> **PROMPT**: Both the line below containing "white eraser [119,188,154,239]" and the line containing "black tape [310,257,370,319]", along with every line between them, should be repeated exactly; no other line belongs in the answer.

> **MATERIAL FOR THE TASK**:

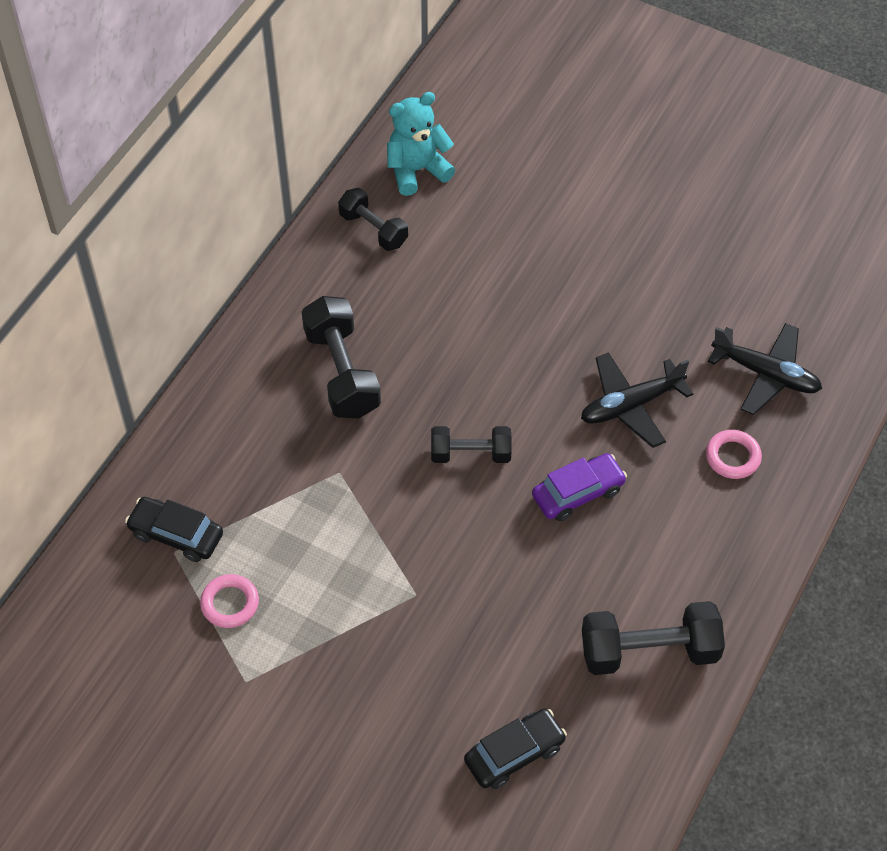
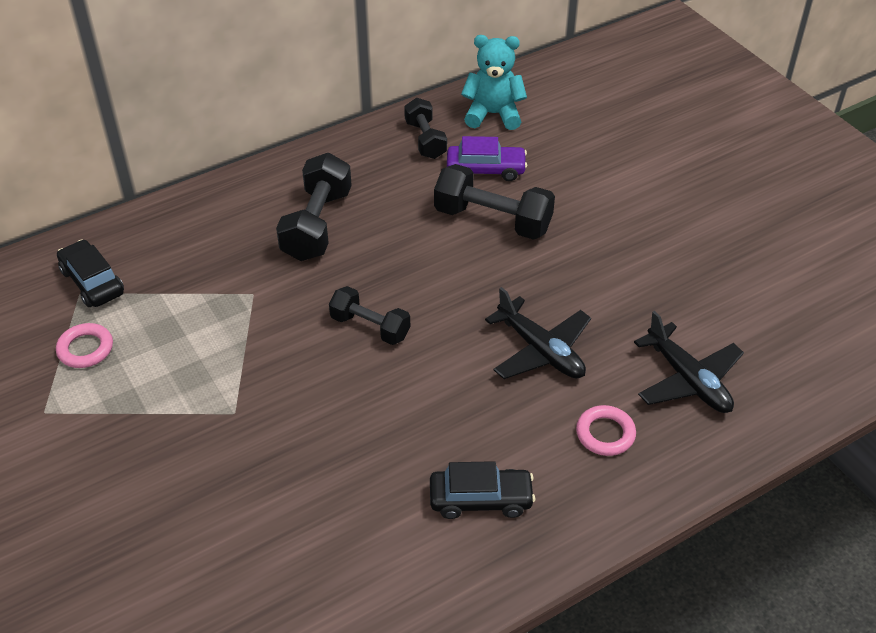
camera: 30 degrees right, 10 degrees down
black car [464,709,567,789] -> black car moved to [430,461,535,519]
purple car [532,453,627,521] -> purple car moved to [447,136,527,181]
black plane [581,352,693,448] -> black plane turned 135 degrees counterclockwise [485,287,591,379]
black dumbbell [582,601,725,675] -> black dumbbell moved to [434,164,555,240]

---

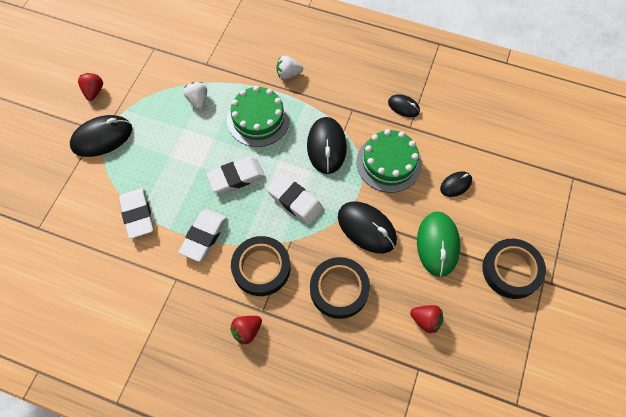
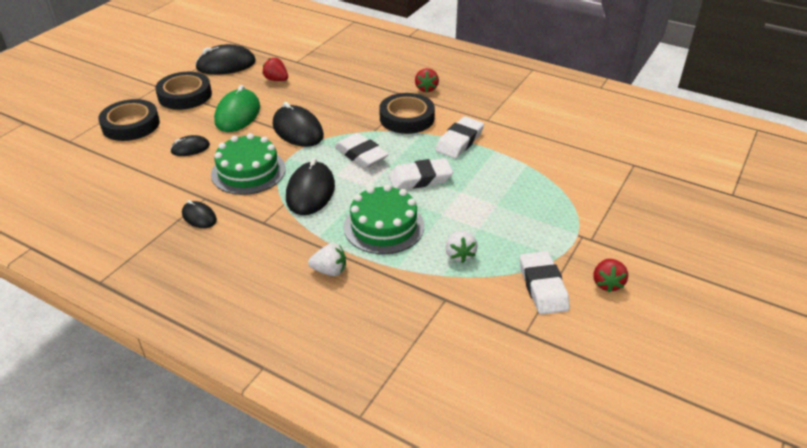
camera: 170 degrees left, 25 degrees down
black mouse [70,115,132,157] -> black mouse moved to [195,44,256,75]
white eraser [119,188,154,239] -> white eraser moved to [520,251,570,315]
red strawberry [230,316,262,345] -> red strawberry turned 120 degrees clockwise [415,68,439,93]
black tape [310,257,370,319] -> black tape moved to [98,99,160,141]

> **RESPONSE**:
white eraser [119,188,154,239] -> white eraser moved to [520,251,570,315]
red strawberry [230,316,262,345] -> red strawberry turned 120 degrees clockwise [415,68,439,93]
black tape [310,257,370,319] -> black tape moved to [98,99,160,141]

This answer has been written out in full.